Filter these entries so that only lines with the word "stick" remain.

Extracted data entries
--- --- ---

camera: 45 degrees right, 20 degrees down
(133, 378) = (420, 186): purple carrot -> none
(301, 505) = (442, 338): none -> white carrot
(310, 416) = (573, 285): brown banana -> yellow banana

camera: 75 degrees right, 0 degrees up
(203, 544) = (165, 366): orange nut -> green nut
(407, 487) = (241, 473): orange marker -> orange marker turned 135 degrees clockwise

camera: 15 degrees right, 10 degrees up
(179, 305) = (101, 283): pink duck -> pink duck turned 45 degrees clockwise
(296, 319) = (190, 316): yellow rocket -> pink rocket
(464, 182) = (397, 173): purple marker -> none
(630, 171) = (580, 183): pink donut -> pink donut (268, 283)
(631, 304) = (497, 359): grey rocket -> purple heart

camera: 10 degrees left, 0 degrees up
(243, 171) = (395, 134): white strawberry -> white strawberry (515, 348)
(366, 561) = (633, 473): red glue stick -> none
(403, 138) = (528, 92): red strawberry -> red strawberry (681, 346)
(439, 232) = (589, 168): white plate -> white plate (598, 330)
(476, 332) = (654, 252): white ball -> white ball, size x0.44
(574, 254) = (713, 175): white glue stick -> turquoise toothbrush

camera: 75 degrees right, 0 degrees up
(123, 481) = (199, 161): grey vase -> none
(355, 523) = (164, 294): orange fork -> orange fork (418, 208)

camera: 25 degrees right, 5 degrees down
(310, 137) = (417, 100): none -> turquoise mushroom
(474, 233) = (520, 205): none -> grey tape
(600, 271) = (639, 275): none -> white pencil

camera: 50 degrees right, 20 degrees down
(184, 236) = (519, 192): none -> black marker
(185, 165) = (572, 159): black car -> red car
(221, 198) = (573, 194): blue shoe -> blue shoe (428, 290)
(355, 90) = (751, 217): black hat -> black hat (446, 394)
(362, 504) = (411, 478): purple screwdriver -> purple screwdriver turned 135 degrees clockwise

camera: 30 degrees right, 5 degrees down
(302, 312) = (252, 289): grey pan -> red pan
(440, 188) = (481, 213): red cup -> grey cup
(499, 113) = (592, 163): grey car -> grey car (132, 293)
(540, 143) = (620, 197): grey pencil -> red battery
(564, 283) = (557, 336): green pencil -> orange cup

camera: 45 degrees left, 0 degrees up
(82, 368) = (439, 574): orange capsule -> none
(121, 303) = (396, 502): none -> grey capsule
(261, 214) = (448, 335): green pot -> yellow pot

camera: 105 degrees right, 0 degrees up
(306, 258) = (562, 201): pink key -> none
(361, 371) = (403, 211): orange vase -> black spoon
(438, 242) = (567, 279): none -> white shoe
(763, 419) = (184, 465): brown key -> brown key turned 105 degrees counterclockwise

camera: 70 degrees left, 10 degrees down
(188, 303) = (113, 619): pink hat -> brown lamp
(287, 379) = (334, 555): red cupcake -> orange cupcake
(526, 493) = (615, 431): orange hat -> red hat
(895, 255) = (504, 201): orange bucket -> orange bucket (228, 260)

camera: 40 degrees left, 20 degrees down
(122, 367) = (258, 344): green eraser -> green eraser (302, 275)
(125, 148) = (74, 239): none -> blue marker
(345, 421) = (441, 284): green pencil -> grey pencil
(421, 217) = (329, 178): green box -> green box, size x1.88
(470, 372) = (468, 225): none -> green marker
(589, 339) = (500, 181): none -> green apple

--- --- ---

§ **Output of the task**
(366, 561) = (633, 473): red glue stick -> none
(574, 254) = (713, 175): white glue stick -> turquoise toothbrush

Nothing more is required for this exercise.